[Scene images with change listings]
--- START ---

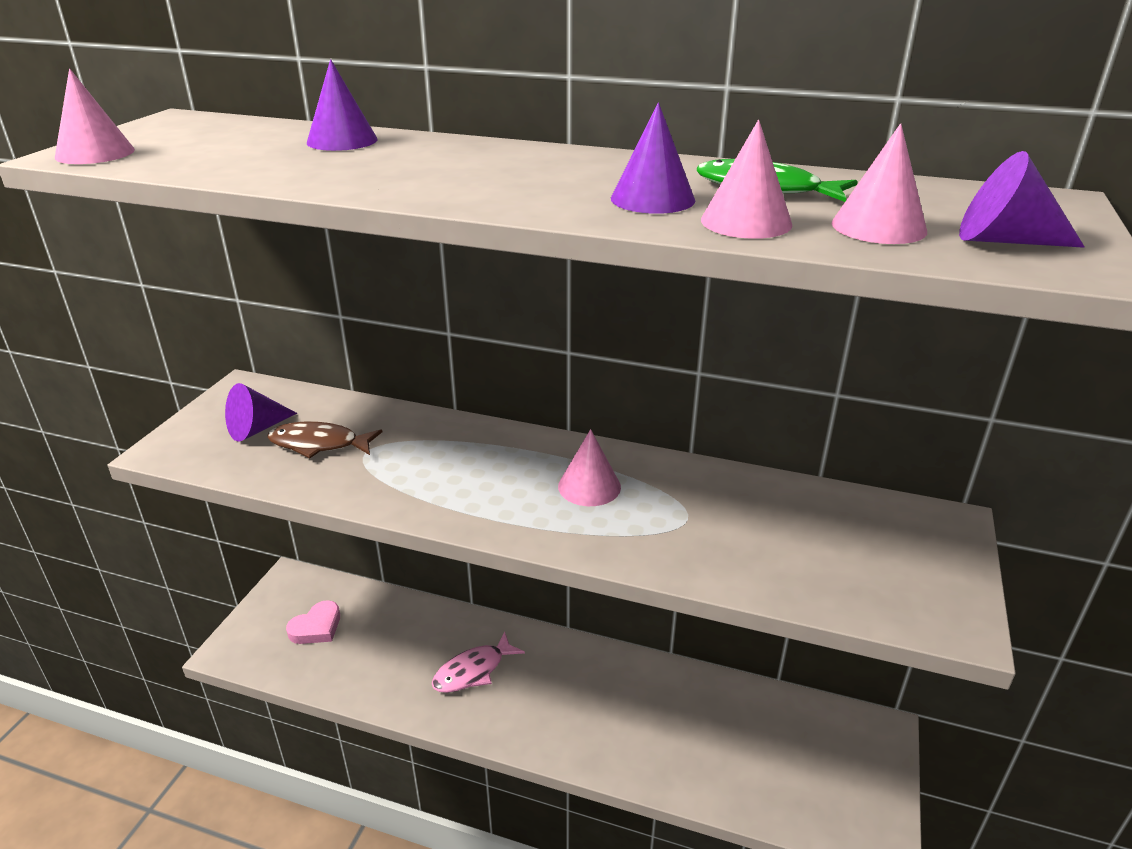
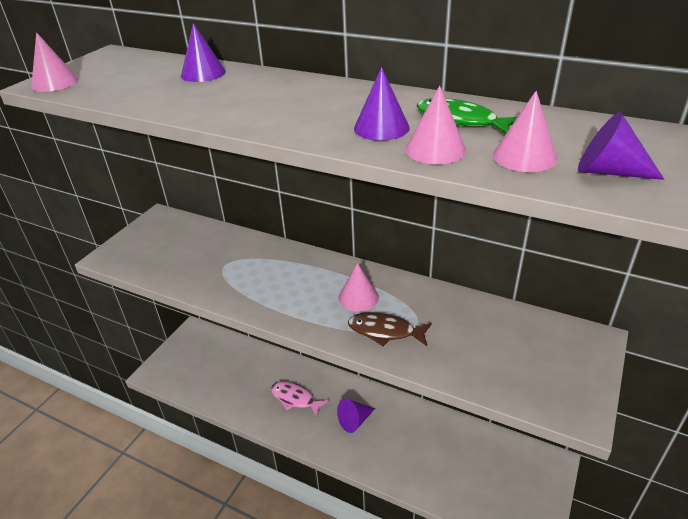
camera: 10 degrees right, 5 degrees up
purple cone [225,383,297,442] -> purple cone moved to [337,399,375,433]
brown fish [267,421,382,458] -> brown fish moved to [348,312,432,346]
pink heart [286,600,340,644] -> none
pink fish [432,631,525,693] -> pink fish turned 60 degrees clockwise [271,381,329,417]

--- END ---

— Exercise requirements —
Output a verbatim copy of all entries above; no pictures go in it.

— Exercise output —
camera: 10 degrees right, 5 degrees up
purple cone [225,383,297,442] -> purple cone moved to [337,399,375,433]
brown fish [267,421,382,458] -> brown fish moved to [348,312,432,346]
pink heart [286,600,340,644] -> none
pink fish [432,631,525,693] -> pink fish turned 60 degrees clockwise [271,381,329,417]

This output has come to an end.